*Your instructions*:
Your answer should be the exact lines of the data below from the one containing "red L-shape at (404, 739): moved" through the one containing "purple diamond at"; please include nothing else.

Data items

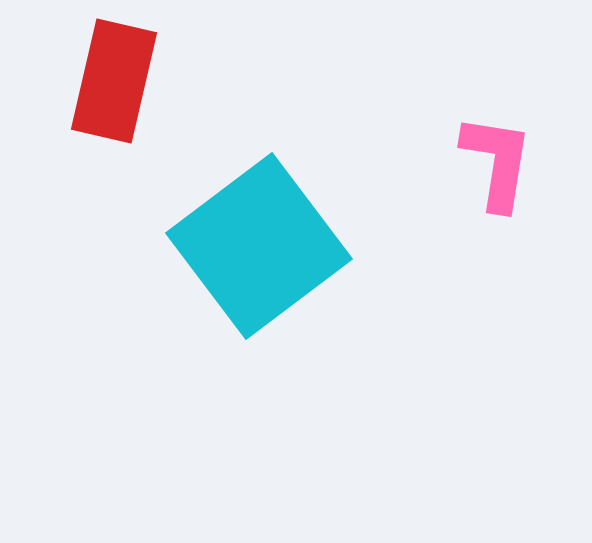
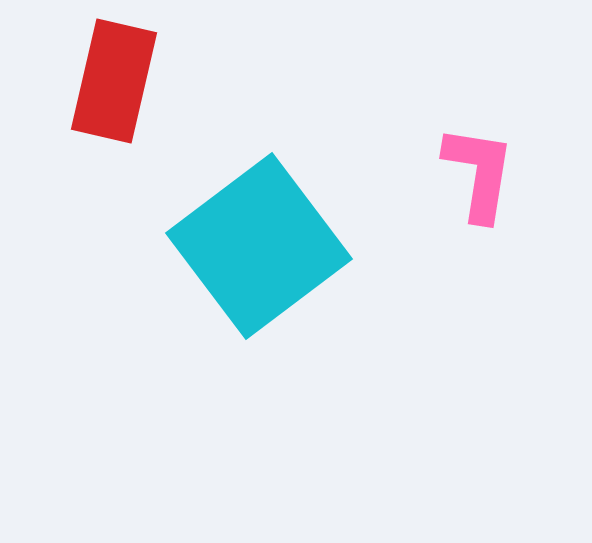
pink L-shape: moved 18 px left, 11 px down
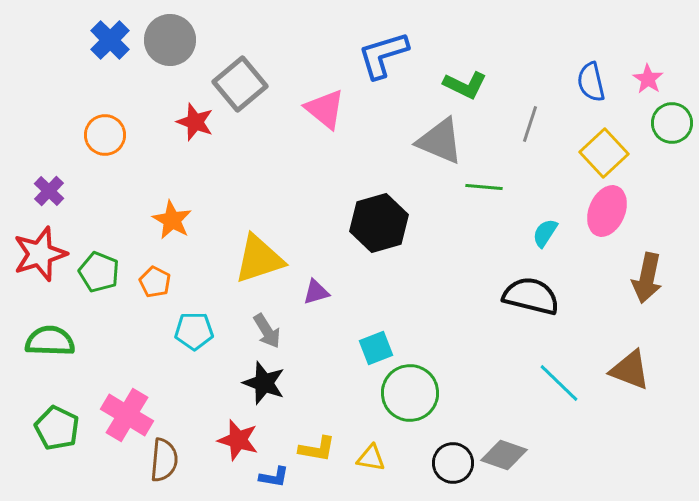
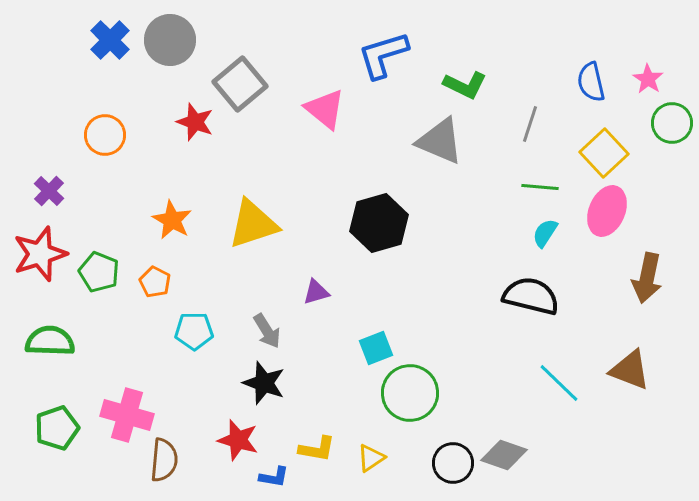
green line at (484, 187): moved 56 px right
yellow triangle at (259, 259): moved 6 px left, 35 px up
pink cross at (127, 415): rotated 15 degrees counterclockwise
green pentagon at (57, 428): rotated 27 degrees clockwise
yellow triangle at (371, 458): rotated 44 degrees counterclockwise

* * *

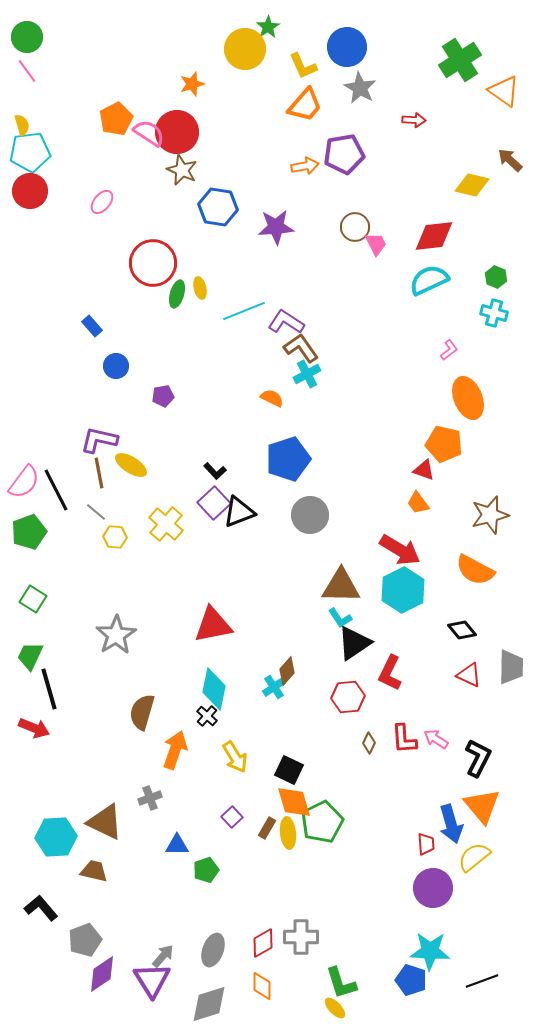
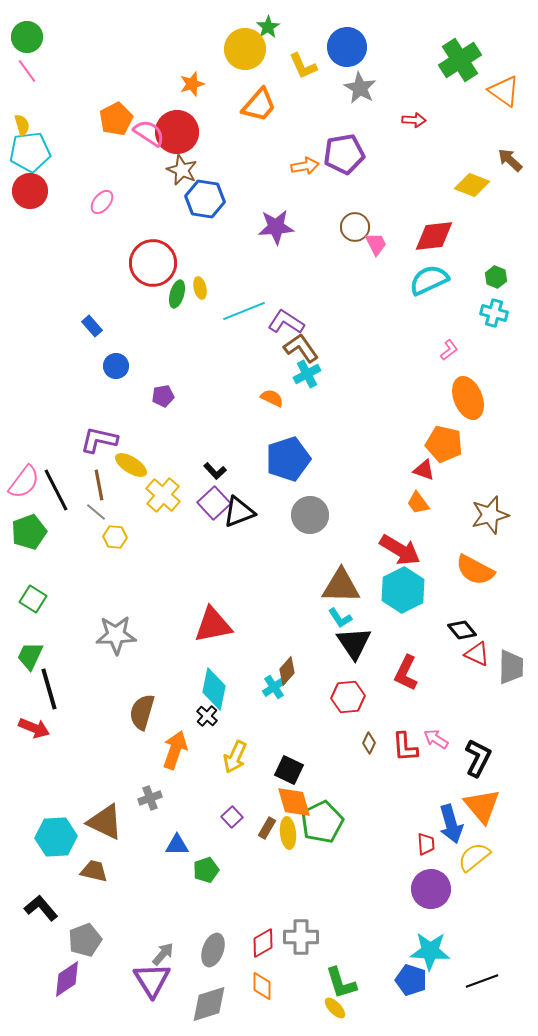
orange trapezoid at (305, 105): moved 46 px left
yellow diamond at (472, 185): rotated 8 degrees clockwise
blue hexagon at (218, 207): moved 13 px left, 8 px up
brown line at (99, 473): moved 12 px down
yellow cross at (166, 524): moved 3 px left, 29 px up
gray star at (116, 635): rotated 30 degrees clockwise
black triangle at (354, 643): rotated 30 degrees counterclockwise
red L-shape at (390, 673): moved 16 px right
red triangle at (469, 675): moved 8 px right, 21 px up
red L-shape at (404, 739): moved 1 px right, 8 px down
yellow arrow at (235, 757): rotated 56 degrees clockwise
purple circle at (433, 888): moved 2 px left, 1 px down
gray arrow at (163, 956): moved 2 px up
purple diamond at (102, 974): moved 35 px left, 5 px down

--

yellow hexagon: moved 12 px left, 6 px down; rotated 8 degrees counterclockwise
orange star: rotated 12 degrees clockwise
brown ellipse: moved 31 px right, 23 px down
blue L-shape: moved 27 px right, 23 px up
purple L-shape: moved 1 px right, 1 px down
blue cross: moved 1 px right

*Solution for this exercise*:
red L-shape at (404, 739): moved 1 px right, 8 px down
yellow arrow at (235, 757): rotated 56 degrees clockwise
purple circle at (433, 888): moved 2 px left, 1 px down
gray arrow at (163, 956): moved 2 px up
purple diamond at (102, 974): moved 35 px left, 5 px down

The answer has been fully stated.